***** Supplied data
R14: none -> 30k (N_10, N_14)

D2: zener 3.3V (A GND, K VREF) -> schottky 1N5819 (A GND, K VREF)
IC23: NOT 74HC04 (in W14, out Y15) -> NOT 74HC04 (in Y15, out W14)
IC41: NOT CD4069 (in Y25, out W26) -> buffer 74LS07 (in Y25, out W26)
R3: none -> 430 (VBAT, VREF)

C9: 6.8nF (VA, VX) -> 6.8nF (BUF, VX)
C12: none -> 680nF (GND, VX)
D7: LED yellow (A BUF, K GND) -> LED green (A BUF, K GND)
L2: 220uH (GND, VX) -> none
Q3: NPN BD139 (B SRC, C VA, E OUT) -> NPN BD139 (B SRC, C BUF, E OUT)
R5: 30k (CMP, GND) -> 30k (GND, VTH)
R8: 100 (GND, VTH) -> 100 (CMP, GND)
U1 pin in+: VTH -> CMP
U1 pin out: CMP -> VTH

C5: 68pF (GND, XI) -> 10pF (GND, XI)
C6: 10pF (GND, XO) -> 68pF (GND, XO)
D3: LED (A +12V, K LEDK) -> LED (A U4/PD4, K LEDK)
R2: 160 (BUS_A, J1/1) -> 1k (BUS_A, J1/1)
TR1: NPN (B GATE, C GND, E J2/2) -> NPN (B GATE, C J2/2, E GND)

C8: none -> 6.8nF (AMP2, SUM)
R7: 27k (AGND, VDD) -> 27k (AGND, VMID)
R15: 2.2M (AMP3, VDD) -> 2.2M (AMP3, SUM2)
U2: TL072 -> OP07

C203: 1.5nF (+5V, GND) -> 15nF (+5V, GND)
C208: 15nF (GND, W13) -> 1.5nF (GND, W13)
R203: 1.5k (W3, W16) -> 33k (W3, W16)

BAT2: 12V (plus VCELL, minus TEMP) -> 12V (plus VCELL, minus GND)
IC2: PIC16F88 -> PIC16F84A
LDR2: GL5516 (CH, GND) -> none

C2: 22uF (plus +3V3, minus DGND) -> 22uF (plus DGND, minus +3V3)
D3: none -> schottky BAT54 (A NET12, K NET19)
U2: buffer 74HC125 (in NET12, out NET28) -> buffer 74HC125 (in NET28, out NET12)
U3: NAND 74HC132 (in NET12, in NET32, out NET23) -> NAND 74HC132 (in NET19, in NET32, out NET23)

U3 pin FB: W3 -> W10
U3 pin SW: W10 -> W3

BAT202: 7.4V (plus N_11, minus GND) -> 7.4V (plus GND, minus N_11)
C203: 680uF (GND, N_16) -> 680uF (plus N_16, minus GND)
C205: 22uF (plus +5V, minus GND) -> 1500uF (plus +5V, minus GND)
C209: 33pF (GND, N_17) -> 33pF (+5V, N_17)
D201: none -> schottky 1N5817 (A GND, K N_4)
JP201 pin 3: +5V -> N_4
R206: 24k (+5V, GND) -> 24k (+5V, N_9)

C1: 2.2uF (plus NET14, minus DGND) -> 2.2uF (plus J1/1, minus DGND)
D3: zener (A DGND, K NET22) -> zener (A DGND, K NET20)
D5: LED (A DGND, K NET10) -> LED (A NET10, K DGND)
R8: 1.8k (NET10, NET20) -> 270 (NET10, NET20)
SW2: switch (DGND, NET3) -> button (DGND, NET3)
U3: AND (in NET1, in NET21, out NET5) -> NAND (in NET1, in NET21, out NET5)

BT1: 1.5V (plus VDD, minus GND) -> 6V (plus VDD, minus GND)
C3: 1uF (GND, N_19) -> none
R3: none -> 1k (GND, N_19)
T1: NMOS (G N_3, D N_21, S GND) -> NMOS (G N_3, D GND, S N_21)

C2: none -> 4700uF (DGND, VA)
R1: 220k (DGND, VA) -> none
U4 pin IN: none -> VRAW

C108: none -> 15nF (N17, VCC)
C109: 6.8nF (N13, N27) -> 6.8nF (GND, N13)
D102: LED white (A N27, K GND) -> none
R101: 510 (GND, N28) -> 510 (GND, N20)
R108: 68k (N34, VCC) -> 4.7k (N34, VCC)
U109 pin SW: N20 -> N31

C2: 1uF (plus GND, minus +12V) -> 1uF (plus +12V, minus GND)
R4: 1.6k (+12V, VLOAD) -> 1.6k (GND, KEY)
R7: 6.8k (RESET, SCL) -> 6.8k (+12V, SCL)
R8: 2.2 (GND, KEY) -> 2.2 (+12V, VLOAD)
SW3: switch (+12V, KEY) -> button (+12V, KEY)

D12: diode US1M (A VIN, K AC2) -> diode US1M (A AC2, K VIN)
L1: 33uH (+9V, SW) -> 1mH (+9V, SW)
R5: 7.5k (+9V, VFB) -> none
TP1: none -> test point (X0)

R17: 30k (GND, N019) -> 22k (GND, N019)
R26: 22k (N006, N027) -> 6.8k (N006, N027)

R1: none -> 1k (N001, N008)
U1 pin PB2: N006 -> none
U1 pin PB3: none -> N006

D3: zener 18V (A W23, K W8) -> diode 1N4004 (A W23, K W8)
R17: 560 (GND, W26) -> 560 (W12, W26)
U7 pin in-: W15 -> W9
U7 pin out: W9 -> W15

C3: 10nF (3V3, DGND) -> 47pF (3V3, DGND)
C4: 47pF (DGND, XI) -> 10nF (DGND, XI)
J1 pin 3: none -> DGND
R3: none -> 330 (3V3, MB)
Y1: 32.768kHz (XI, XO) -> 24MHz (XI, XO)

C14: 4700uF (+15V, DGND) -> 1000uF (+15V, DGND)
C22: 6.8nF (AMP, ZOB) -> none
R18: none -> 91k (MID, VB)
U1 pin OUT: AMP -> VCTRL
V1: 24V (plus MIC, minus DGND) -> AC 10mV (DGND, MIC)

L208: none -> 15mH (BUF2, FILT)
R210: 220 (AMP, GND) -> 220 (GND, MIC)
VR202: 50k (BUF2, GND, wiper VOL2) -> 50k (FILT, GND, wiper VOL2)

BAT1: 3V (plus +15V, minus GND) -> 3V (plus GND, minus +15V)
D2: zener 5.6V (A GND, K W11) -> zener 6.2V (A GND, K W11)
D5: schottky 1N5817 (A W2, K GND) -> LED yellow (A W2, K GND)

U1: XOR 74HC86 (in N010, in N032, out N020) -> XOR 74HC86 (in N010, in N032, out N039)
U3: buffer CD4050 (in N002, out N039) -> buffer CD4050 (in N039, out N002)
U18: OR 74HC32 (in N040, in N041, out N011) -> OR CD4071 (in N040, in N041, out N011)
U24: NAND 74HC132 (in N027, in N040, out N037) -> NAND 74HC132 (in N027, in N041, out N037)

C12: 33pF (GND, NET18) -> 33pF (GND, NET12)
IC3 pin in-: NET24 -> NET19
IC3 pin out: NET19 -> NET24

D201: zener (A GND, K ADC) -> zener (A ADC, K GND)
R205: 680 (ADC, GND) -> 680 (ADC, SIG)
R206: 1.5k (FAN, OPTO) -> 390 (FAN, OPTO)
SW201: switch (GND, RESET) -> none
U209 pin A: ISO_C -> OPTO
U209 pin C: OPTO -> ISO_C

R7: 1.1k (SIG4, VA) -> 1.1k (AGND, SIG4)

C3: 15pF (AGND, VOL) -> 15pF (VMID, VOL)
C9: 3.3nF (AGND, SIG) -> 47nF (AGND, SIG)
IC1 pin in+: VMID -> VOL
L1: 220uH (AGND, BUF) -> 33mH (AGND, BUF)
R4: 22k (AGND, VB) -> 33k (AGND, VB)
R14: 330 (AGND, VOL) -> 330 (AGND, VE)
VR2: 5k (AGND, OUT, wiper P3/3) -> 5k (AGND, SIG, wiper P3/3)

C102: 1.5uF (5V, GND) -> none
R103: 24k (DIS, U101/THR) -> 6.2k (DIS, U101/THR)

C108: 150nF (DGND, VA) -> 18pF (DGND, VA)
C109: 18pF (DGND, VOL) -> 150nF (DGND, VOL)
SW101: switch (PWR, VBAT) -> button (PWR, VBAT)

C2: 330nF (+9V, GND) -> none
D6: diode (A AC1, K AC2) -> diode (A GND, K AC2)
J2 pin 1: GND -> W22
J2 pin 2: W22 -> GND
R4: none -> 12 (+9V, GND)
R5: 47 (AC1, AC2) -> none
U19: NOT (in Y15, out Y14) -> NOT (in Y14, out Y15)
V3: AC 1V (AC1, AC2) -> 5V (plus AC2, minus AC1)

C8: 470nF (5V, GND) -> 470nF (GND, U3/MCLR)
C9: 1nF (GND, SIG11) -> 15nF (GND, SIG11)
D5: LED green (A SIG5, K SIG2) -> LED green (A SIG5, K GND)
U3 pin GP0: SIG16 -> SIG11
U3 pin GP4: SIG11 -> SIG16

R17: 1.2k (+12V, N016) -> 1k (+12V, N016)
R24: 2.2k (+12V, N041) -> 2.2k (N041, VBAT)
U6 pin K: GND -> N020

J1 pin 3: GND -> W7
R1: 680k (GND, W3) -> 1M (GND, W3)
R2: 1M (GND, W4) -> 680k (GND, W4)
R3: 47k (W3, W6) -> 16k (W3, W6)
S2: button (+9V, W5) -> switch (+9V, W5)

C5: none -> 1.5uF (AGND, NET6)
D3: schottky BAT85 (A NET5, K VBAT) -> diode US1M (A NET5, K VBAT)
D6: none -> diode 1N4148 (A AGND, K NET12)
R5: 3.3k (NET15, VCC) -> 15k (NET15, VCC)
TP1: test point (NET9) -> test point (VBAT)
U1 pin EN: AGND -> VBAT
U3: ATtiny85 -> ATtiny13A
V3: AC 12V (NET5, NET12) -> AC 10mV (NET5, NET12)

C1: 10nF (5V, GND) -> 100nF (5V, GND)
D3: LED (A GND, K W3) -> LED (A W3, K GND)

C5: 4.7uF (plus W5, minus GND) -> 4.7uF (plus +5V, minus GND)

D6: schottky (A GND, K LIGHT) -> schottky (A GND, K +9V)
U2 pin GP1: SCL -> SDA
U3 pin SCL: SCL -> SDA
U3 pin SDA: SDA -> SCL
**********
• **Work order**
From the records above, copy each line in which the string "plus" occurs.

• **Solved exercise**
BAT2: 12V (plus VCELL, minus TEMP) -> 12V (plus VCELL, minus GND)
C2: 22uF (plus +3V3, minus DGND) -> 22uF (plus DGND, minus +3V3)
BAT202: 7.4V (plus N_11, minus GND) -> 7.4V (plus GND, minus N_11)
C203: 680uF (GND, N_16) -> 680uF (plus N_16, minus GND)
C205: 22uF (plus +5V, minus GND) -> 1500uF (plus +5V, minus GND)
C1: 2.2uF (plus NET14, minus DGND) -> 2.2uF (plus J1/1, minus DGND)
BT1: 1.5V (plus VDD, minus GND) -> 6V (plus VDD, minus GND)
C2: 1uF (plus GND, minus +12V) -> 1uF (plus +12V, minus GND)
V1: 24V (plus MIC, minus DGND) -> AC 10mV (DGND, MIC)
BAT1: 3V (plus +15V, minus GND) -> 3V (plus GND, minus +15V)
V3: AC 1V (AC1, AC2) -> 5V (plus AC2, minus AC1)
C5: 4.7uF (plus W5, minus GND) -> 4.7uF (plus +5V, minus GND)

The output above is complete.